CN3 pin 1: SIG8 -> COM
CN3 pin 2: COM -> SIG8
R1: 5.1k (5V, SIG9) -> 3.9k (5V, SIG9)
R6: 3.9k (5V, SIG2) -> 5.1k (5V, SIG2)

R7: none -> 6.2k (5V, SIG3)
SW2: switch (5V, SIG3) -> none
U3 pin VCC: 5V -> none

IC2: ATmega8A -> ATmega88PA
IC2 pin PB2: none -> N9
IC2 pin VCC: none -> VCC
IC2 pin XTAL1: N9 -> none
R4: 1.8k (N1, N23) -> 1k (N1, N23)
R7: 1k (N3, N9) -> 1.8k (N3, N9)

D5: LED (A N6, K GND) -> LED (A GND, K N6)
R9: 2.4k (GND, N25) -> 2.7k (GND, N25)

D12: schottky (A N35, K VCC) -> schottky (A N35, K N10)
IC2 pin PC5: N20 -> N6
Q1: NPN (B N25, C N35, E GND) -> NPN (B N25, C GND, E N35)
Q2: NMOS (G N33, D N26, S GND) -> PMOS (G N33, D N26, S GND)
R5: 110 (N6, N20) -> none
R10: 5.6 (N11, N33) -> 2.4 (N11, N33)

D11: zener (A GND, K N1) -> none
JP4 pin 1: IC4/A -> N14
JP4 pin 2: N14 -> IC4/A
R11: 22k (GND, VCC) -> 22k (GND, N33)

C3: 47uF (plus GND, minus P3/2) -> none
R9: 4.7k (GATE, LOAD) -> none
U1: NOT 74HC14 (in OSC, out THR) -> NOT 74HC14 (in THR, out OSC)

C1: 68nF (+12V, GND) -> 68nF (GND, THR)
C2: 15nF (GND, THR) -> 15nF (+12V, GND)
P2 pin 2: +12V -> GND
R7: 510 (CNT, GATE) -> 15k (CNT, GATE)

■ What is required
The complete set of entries is to be restated word for word.

■ Task answer
CN3 pin 1: SIG8 -> COM
CN3 pin 2: COM -> SIG8
R1: 5.1k (5V, SIG9) -> 3.9k (5V, SIG9)
R6: 3.9k (5V, SIG2) -> 5.1k (5V, SIG2)

R7: none -> 6.2k (5V, SIG3)
SW2: switch (5V, SIG3) -> none
U3 pin VCC: 5V -> none

IC2: ATmega8A -> ATmega88PA
IC2 pin PB2: none -> N9
IC2 pin VCC: none -> VCC
IC2 pin XTAL1: N9 -> none
R4: 1.8k (N1, N23) -> 1k (N1, N23)
R7: 1k (N3, N9) -> 1.8k (N3, N9)

D5: LED (A N6, K GND) -> LED (A GND, K N6)
R9: 2.4k (GND, N25) -> 2.7k (GND, N25)

D12: schottky (A N35, K VCC) -> schottky (A N35, K N10)
IC2 pin PC5: N20 -> N6
Q1: NPN (B N25, C N35, E GND) -> NPN (B N25, C GND, E N35)
Q2: NMOS (G N33, D N26, S GND) -> PMOS (G N33, D N26, S GND)
R5: 110 (N6, N20) -> none
R10: 5.6 (N11, N33) -> 2.4 (N11, N33)

D11: zener (A GND, K N1) -> none
JP4 pin 1: IC4/A -> N14
JP4 pin 2: N14 -> IC4/A
R11: 22k (GND, VCC) -> 22k (GND, N33)

C3: 47uF (plus GND, minus P3/2) -> none
R9: 4.7k (GATE, LOAD) -> none
U1: NOT 74HC14 (in OSC, out THR) -> NOT 74HC14 (in THR, out OSC)

C1: 68nF (+12V, GND) -> 68nF (GND, THR)
C2: 15nF (GND, THR) -> 15nF (+12V, GND)
P2 pin 2: +12V -> GND
R7: 510 (CNT, GATE) -> 15k (CNT, GATE)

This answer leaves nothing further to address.